### Prompt
Repeat the listing below verbatim, without its images.

### Exercise input
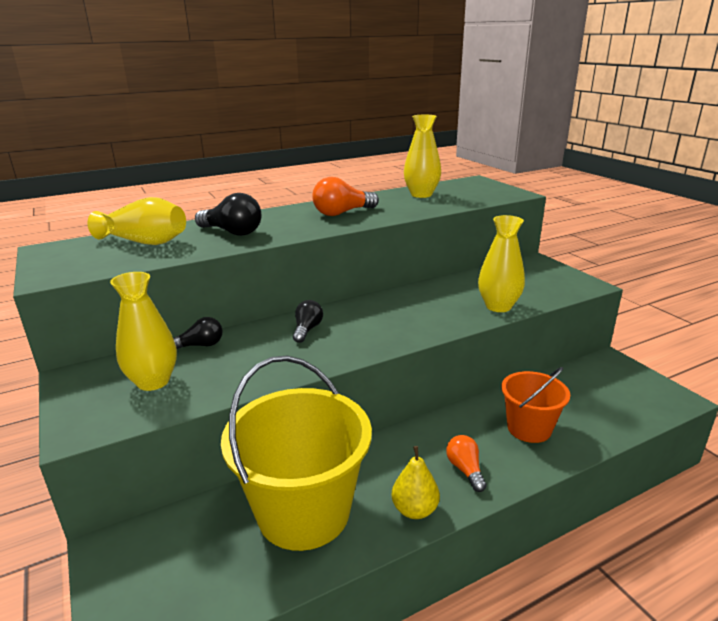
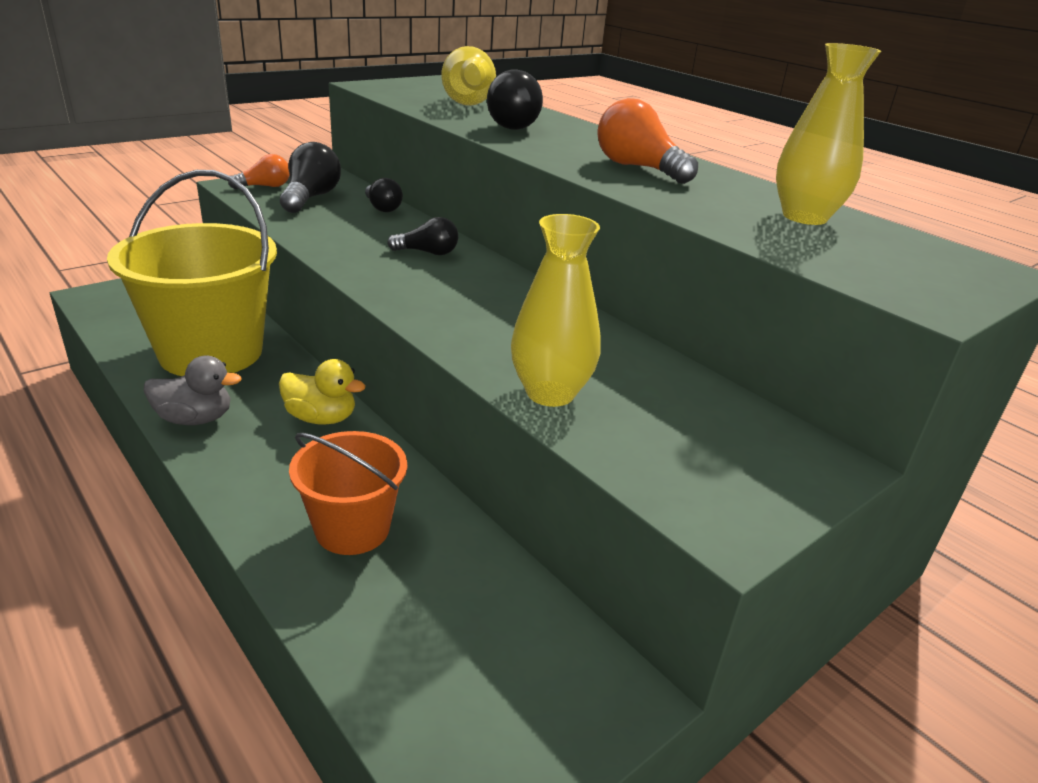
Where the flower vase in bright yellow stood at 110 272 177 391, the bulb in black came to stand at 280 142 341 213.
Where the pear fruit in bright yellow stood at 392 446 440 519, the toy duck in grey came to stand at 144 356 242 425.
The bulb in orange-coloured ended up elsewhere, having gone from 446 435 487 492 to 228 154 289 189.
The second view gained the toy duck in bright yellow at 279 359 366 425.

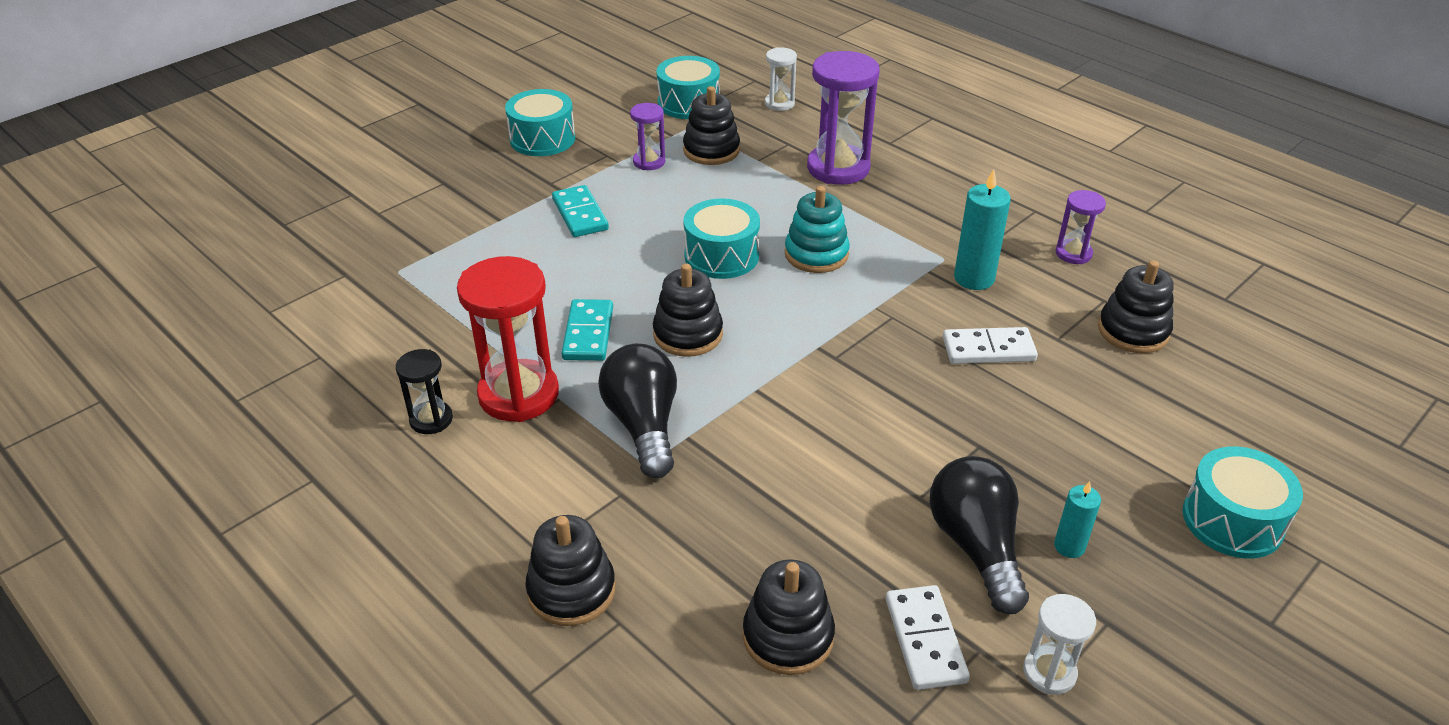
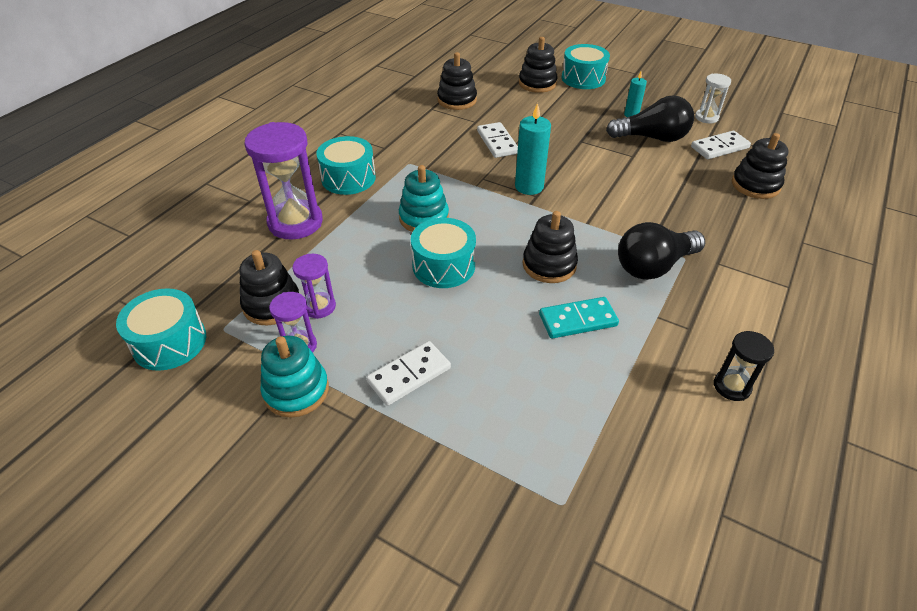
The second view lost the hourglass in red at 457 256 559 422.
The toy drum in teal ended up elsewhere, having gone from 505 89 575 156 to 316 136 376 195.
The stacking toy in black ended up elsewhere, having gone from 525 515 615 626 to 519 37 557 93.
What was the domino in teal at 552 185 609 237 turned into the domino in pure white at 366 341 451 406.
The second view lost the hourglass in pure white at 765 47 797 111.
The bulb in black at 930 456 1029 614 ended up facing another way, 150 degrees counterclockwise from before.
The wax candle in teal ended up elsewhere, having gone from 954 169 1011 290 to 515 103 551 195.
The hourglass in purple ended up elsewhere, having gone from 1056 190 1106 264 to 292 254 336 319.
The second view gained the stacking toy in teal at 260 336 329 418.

### Problem solution
Where the flower vase in bright yellow stood at 110 272 177 391, the bulb in black came to stand at 280 142 341 213.
Where the pear fruit in bright yellow stood at 392 446 440 519, the toy duck in grey came to stand at 144 356 242 425.
The bulb in orange-coloured ended up elsewhere, having gone from 446 435 487 492 to 228 154 289 189.
The second view gained the toy duck in bright yellow at 279 359 366 425.

The second view lost the hourglass in red at 457 256 559 422.
The toy drum in teal ended up elsewhere, having gone from 505 89 575 156 to 316 136 376 195.
The stacking toy in black ended up elsewhere, having gone from 525 515 615 626 to 519 37 557 93.
What was the domino in teal at 552 185 609 237 turned into the domino in pure white at 366 341 451 406.
The second view lost the hourglass in pure white at 765 47 797 111.
The bulb in black at 930 456 1029 614 ended up facing another way, 150 degrees counterclockwise from before.
The wax candle in teal ended up elsewhere, having gone from 954 169 1011 290 to 515 103 551 195.
The hourglass in purple ended up elsewhere, having gone from 1056 190 1106 264 to 292 254 336 319.
The second view gained the stacking toy in teal at 260 336 329 418.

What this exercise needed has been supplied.